=== About this task ===
Output the listing verbatim, leaving out every picture.

··· The input ···

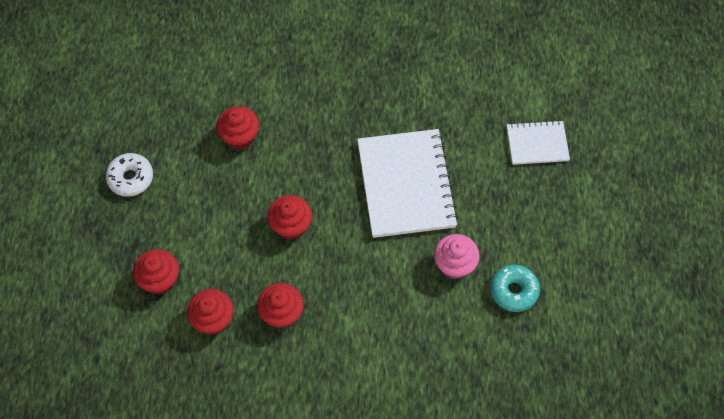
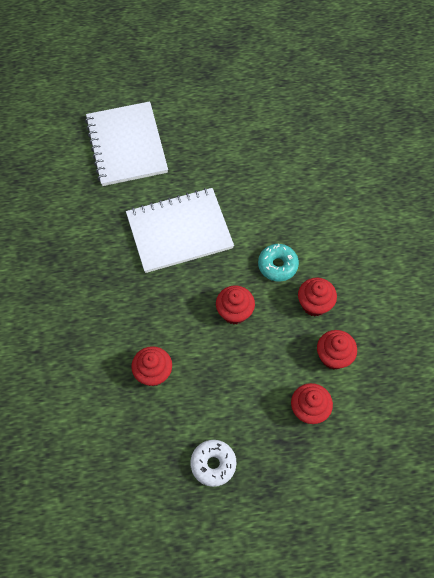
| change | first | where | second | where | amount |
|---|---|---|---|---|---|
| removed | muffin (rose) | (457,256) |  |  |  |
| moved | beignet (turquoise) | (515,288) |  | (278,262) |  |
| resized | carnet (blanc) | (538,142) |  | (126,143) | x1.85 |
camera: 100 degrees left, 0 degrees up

···

=== Solution to the problem ===
| change | first | where | second | where | amount |
|---|---|---|---|---|---|
| removed | muffin (rose) | (457,256) |  |  |  |
| moved | beignet (turquoise) | (515,288) |  | (278,262) |  |
| resized | carnet (blanc) | (538,142) |  | (126,143) | x1.85 |
camera: 100 degrees left, 0 degrees up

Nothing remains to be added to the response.